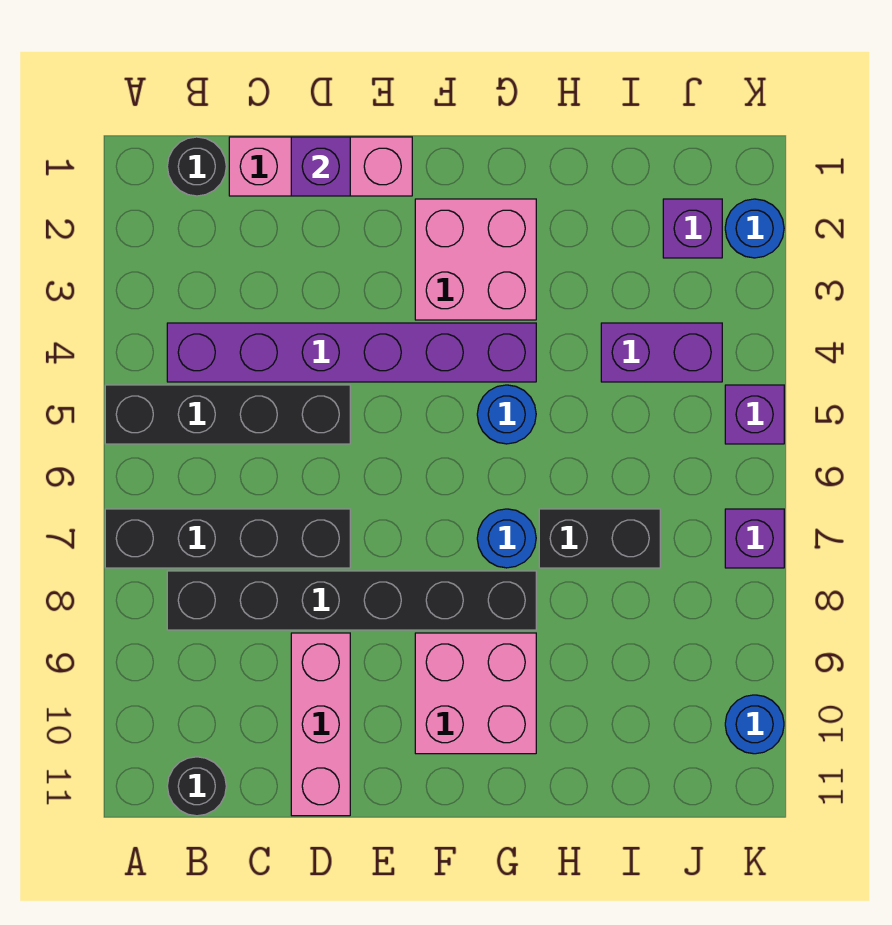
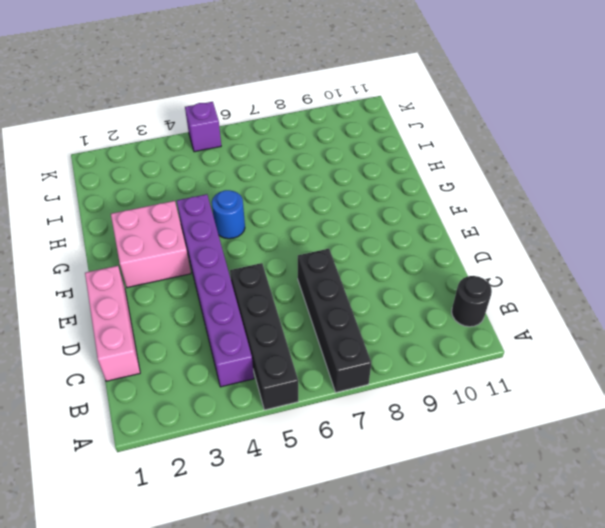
none -> black round brick B1 level 1
none -> black brick B8:G8 level 1
none -> pink brick D9:D11 level 1

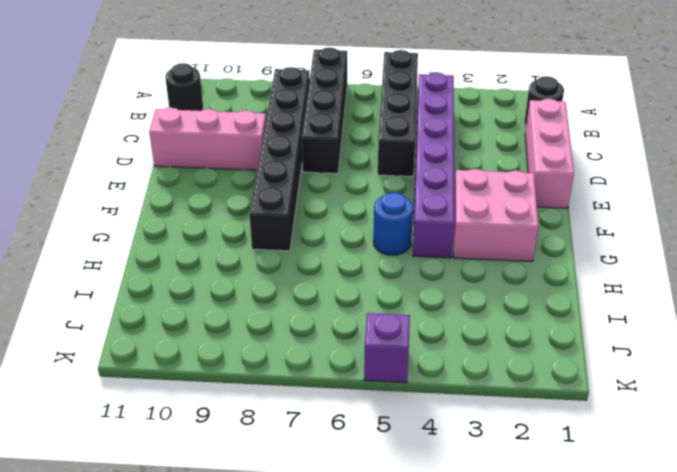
none -> pink brick F9:G10 level 1
none -> blue round brick G7 level 1
none -> black brick H7:I7 level 1

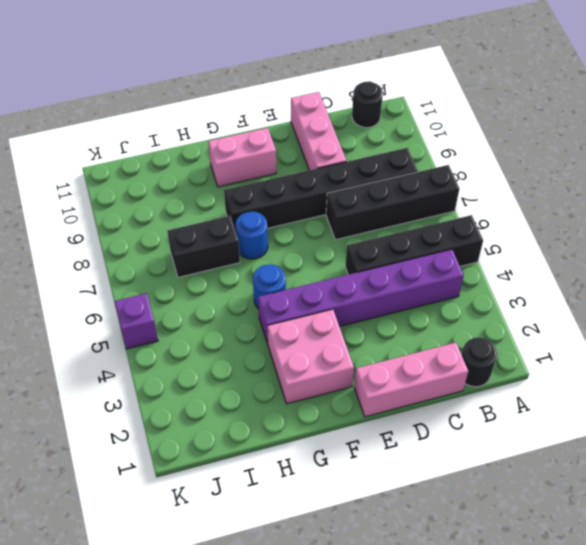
pink brick F10:G10 level 1 -> pink brick F9:G10 level 1
none -> purple brick I4:J4 level 1
none -> purple brick J2 level 1
none -> blue round brick K2 level 1

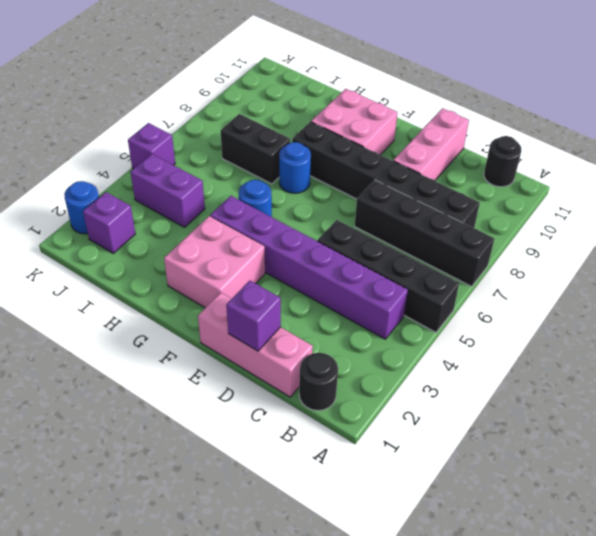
none -> purple brick K7 level 1
none -> blue round brick K10 level 1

**Problem to solve:** Set down exactly the line that holds "none -> purple brick K7 level 1" and all lines after it to the end of the data.

**Task result:**
none -> purple brick K7 level 1
none -> blue round brick K10 level 1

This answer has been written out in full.